■ **Work to be completed**
Using the listing below, set down each line from the line containing "DIGITS pin DIO: 14 -> A2" through the line containing "KEYS pin K3: 4 -> TX", both ends included, exactly and with nothing added.

■ **Records for this task**
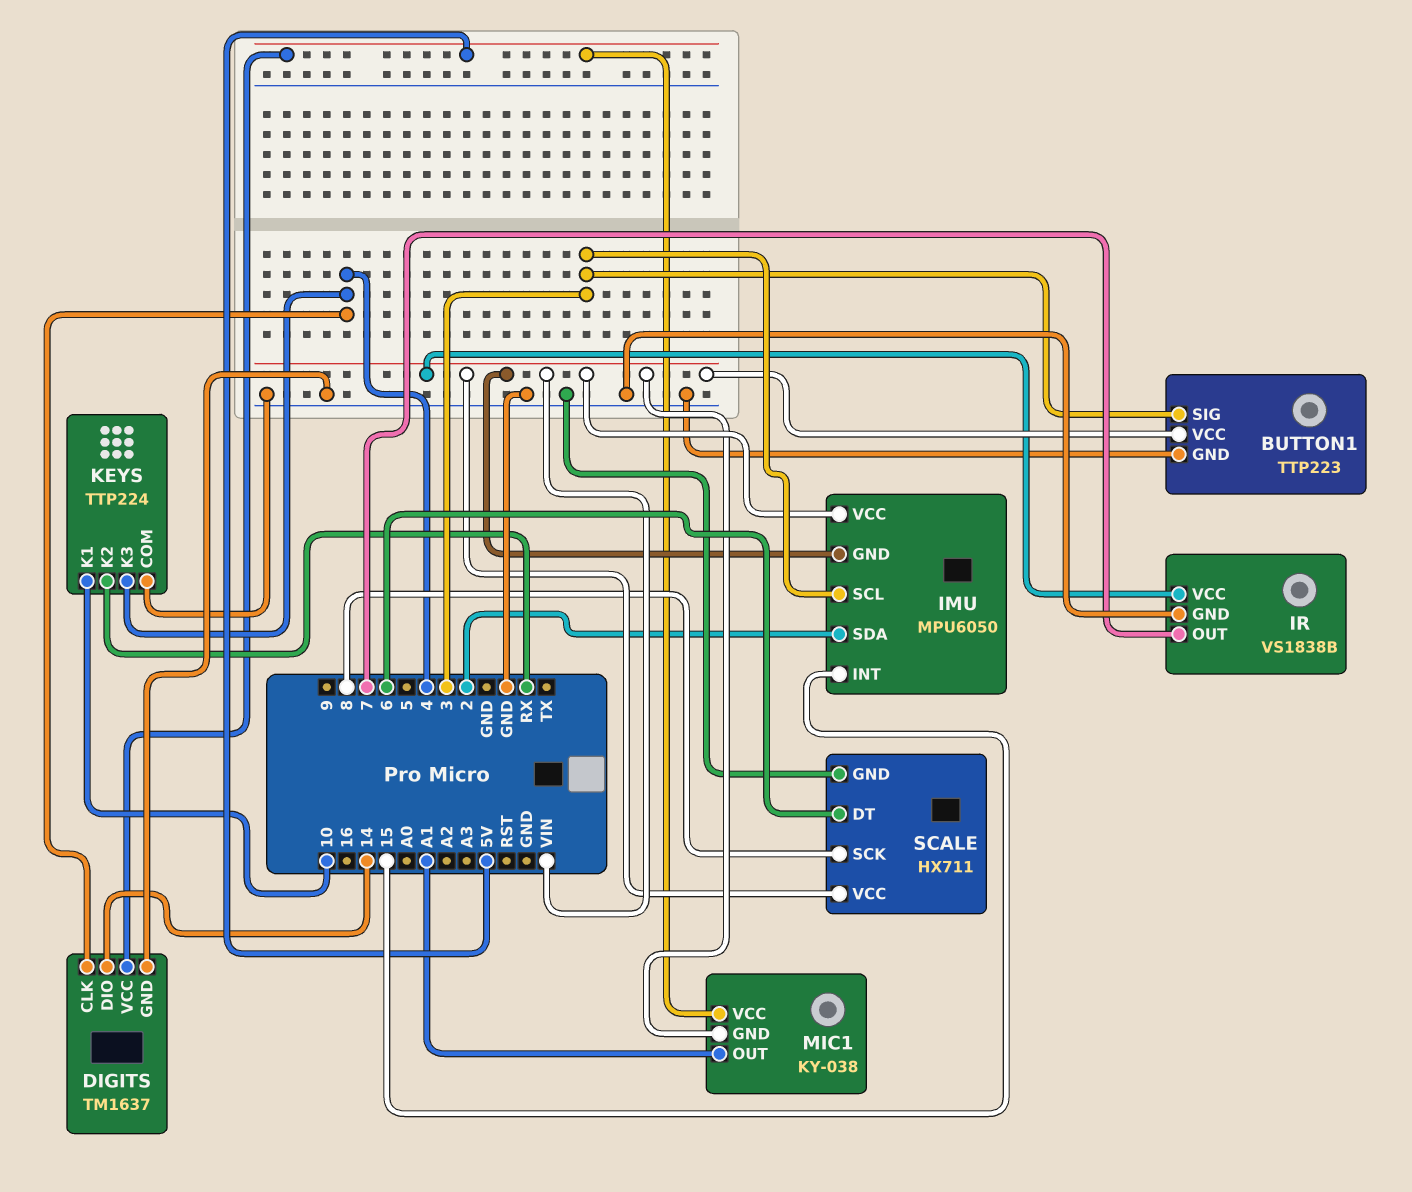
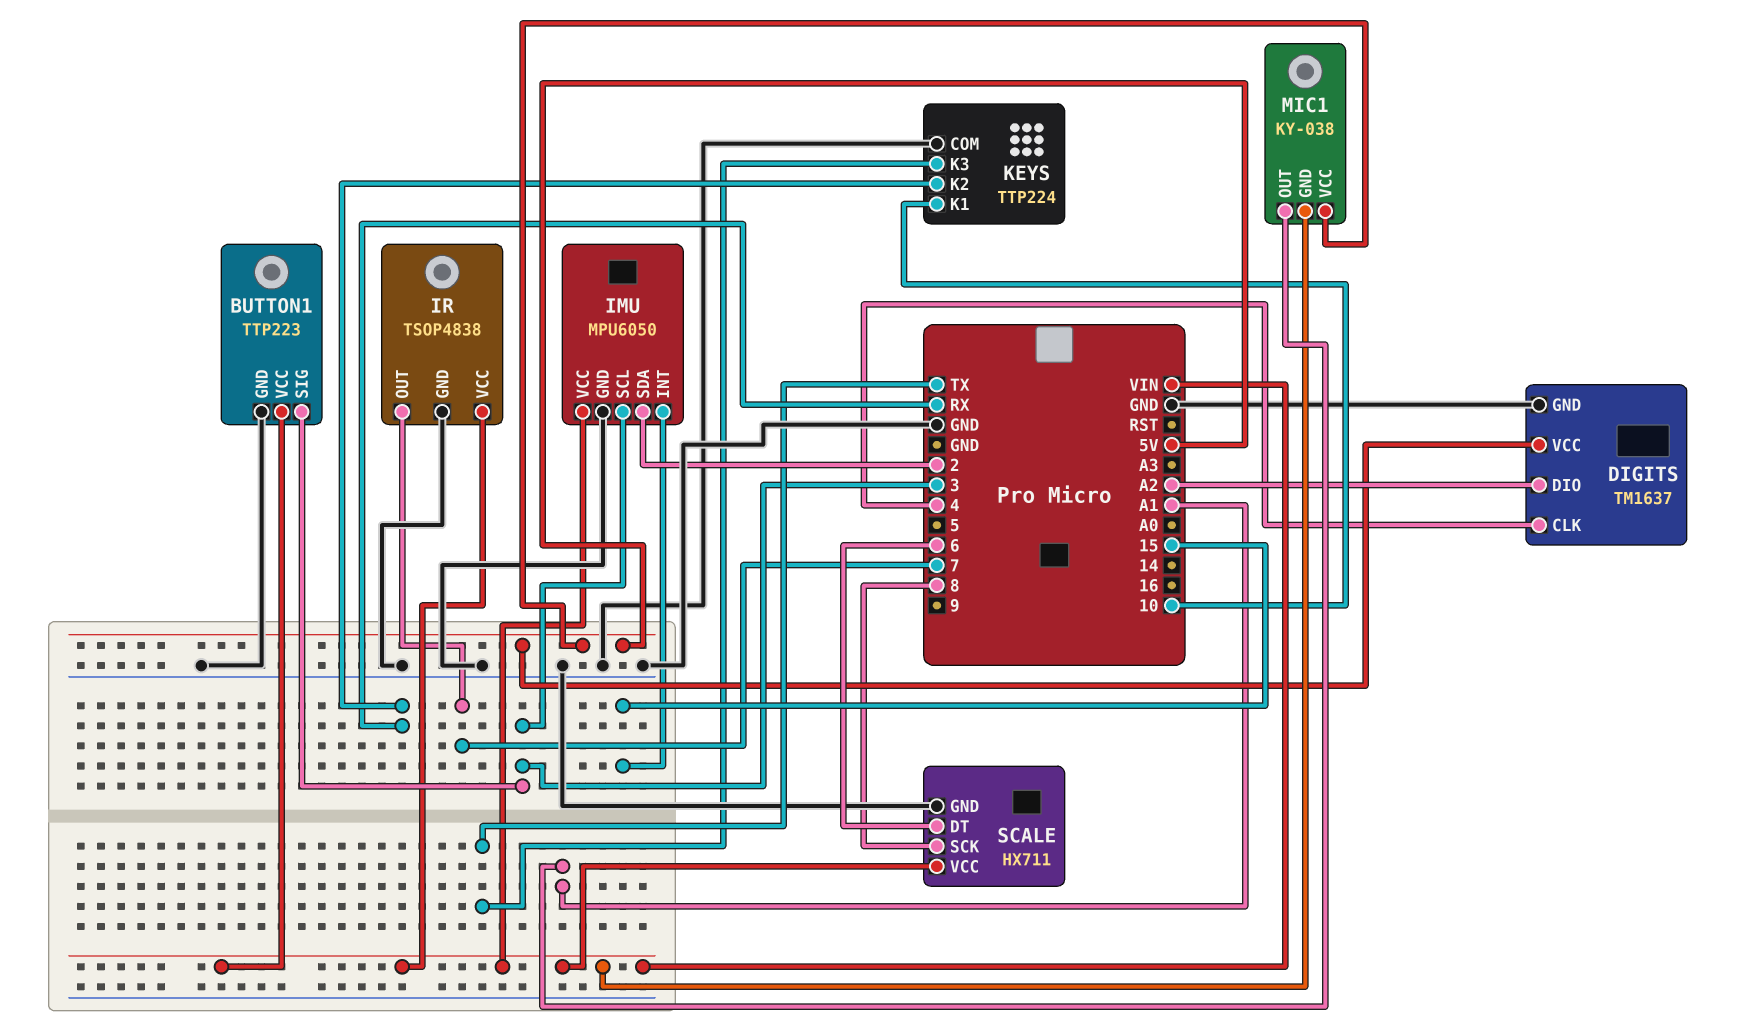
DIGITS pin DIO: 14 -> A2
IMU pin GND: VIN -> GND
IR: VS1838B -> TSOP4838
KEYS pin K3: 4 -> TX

* * *

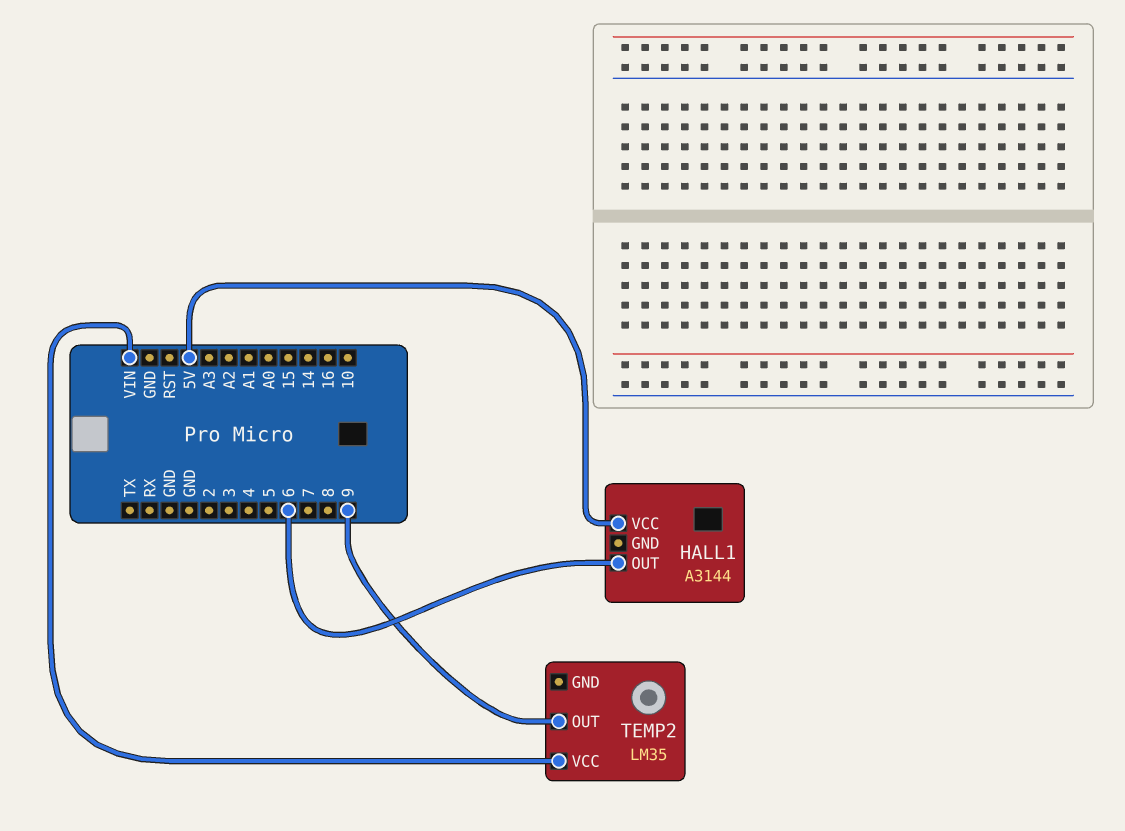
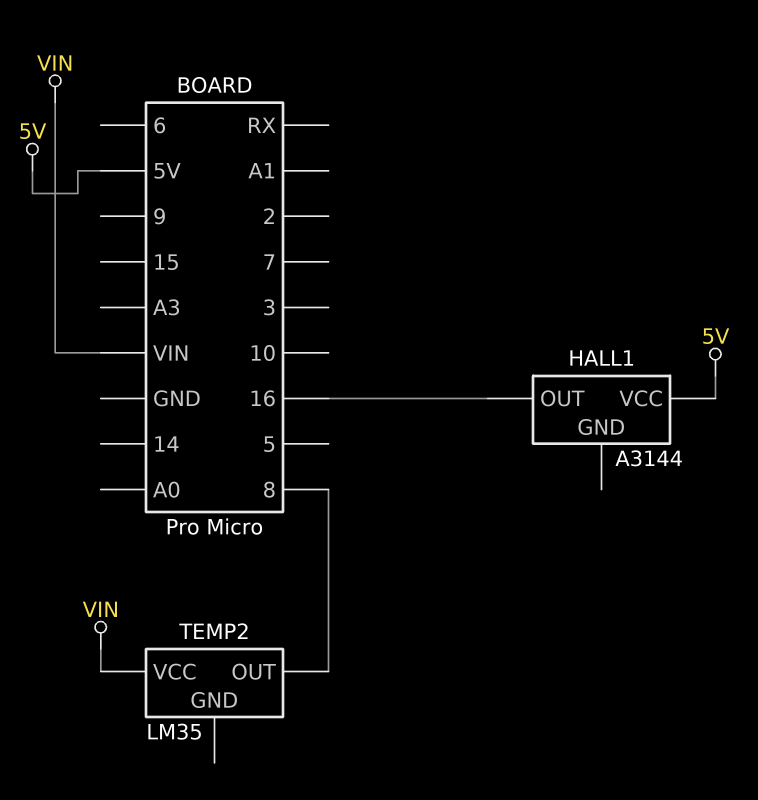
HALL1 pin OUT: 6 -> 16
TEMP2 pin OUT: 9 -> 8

==

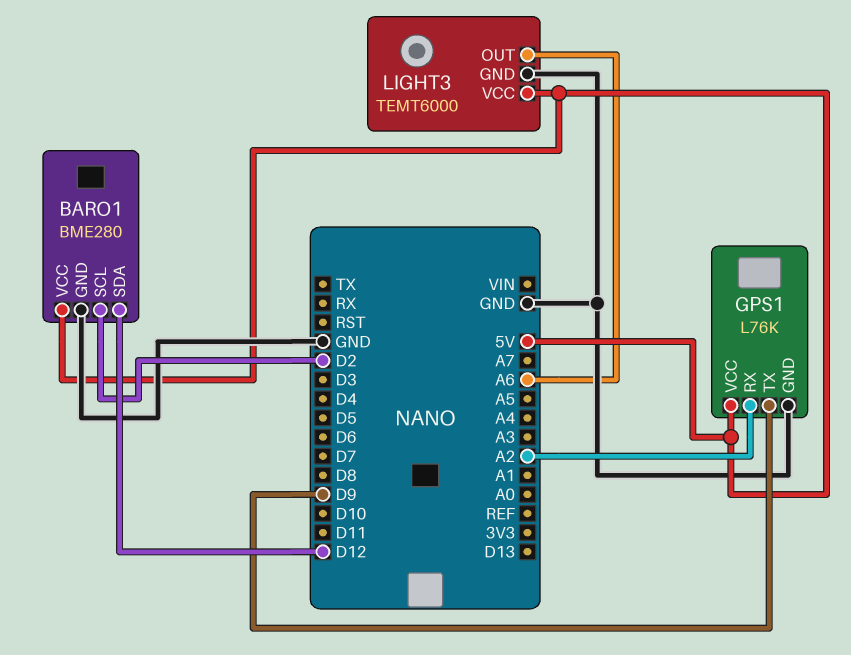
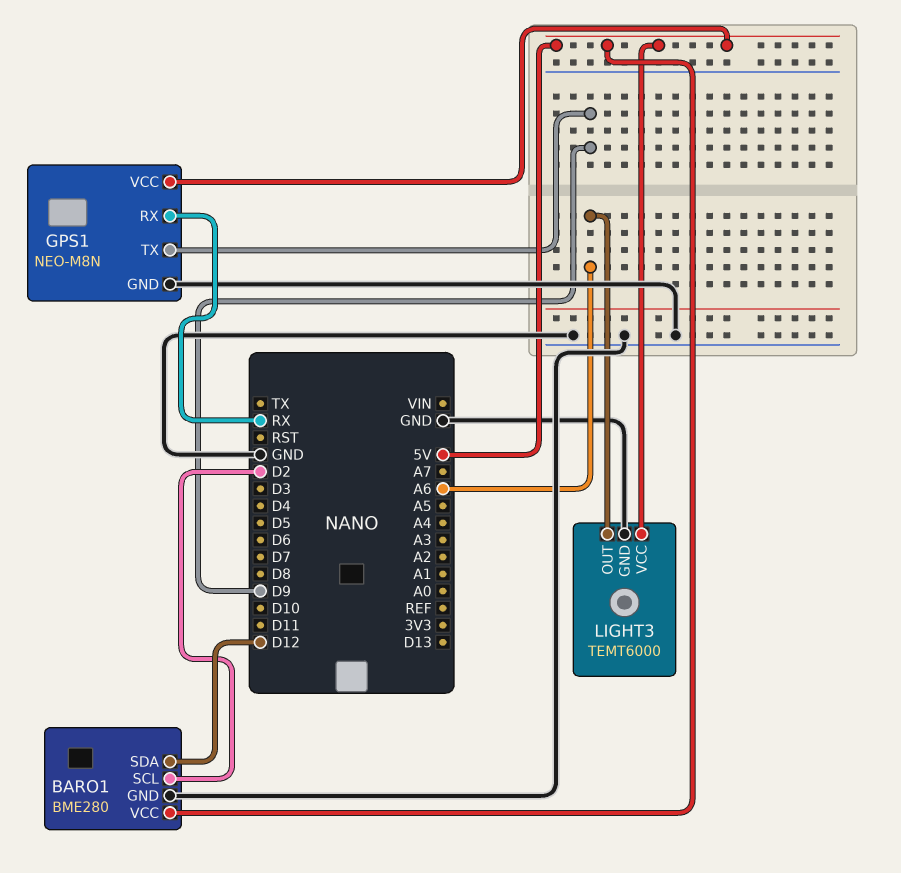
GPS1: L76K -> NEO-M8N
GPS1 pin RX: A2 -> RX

■ **Solution for this task**
DIGITS pin DIO: 14 -> A2
IMU pin GND: VIN -> GND
IR: VS1838B -> TSOP4838
KEYS pin K3: 4 -> TX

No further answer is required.